STUDY MATERIAL Block Start

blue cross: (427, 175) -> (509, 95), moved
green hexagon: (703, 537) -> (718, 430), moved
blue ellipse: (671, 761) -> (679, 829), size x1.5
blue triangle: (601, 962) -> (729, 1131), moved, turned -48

STUDY MATERIAL Block End
STUDY MATERIAL Block Start

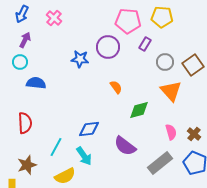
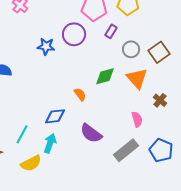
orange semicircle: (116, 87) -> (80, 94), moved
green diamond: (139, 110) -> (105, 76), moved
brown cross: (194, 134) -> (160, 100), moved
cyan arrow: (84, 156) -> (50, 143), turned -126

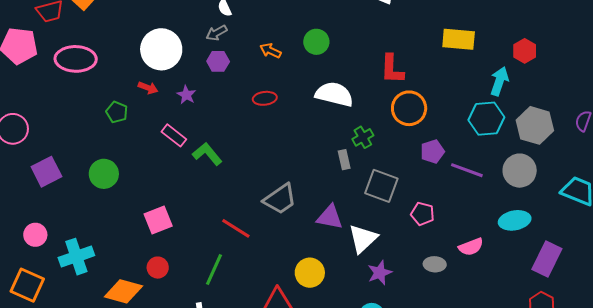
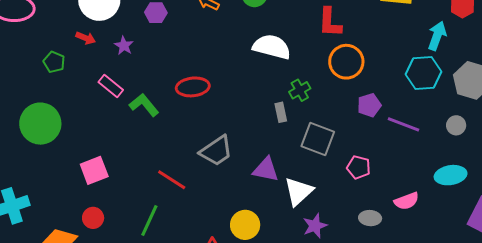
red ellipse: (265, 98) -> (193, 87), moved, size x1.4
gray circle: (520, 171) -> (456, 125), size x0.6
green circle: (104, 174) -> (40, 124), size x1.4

STUDY MATERIAL Block End
STUDY MATERIAL Block Start

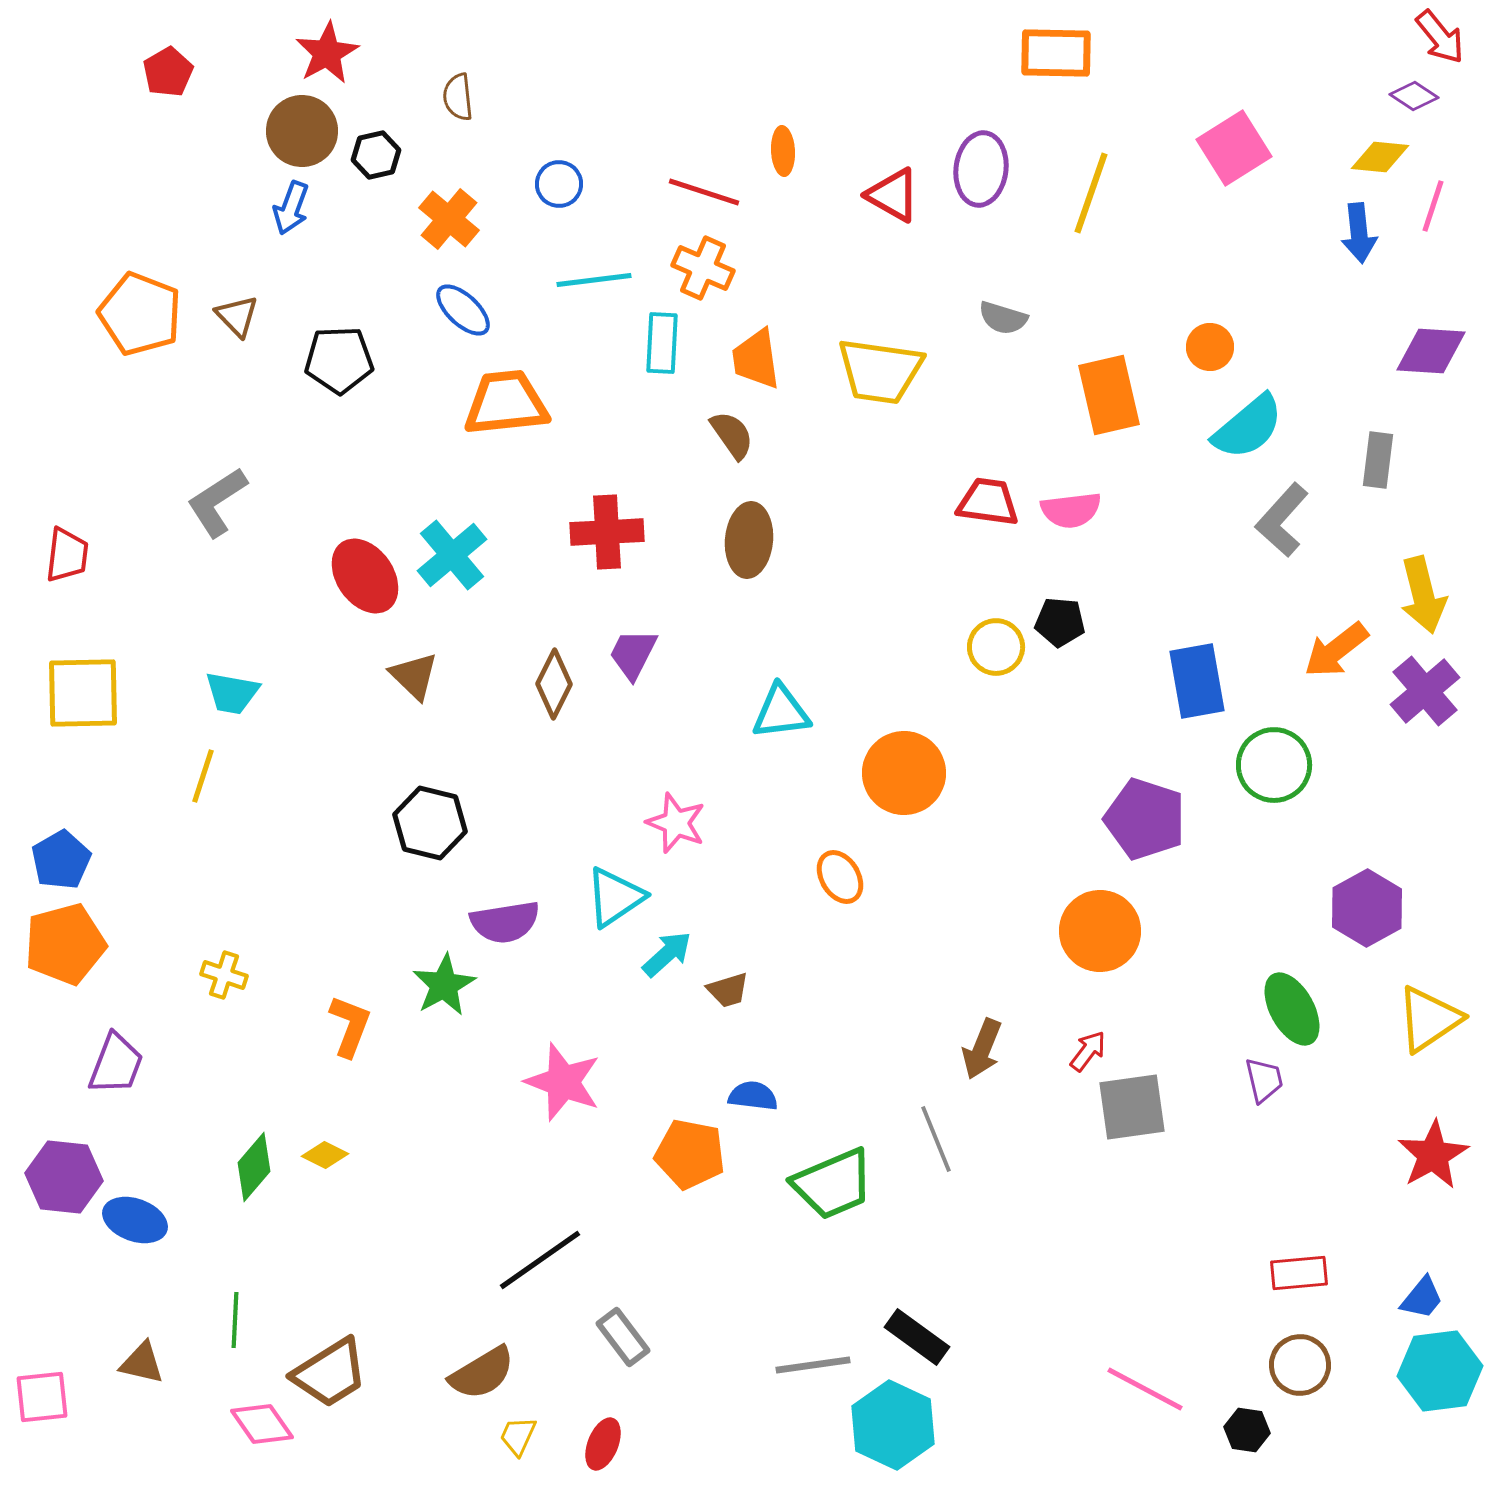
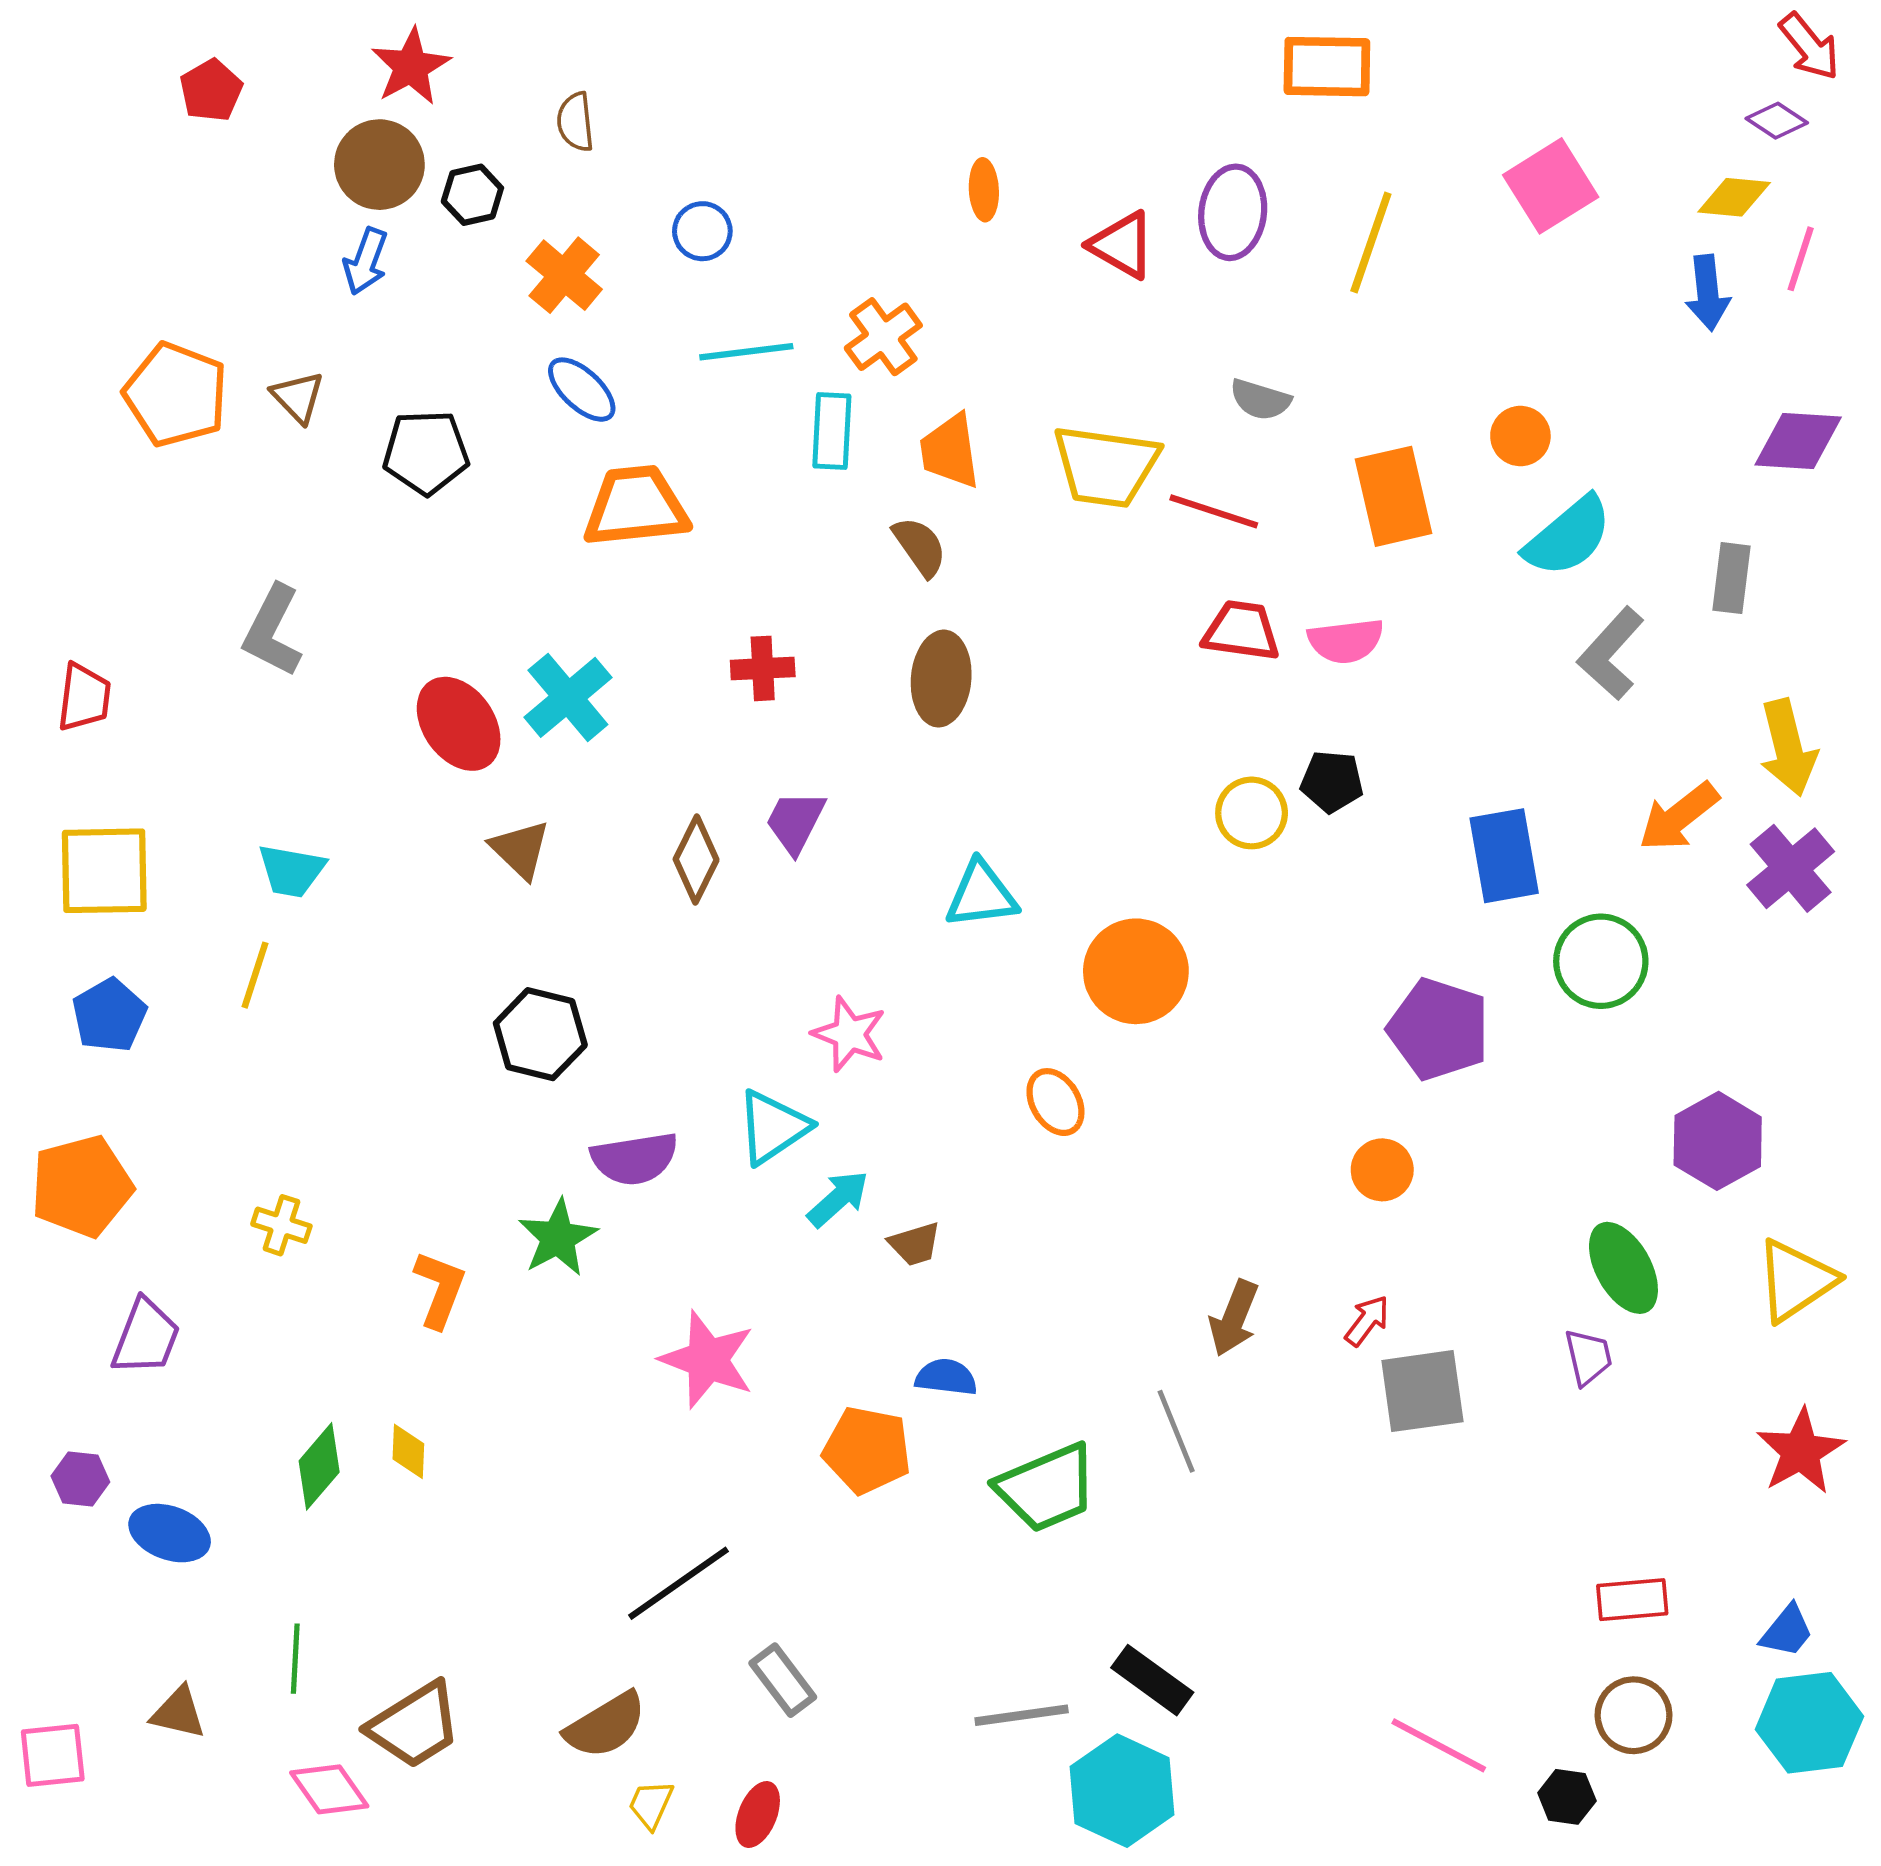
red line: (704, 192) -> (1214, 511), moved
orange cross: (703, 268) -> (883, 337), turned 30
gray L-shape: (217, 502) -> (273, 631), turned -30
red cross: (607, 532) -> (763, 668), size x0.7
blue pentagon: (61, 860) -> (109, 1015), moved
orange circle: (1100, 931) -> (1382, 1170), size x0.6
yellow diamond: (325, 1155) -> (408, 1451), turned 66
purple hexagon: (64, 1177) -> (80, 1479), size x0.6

STUDY MATERIAL Block End

* TO DO *
Which of the lines above hold the string "turned"? Copy each one.

* RESPONSE *
blue triangle: (601, 962) -> (729, 1131), moved, turned -48
cyan arrow: (84, 156) -> (50, 143), turned -126
orange cross: (703, 268) -> (883, 337), turned 30
gray L-shape: (217, 502) -> (273, 631), turned -30
yellow diamond: (325, 1155) -> (408, 1451), turned 66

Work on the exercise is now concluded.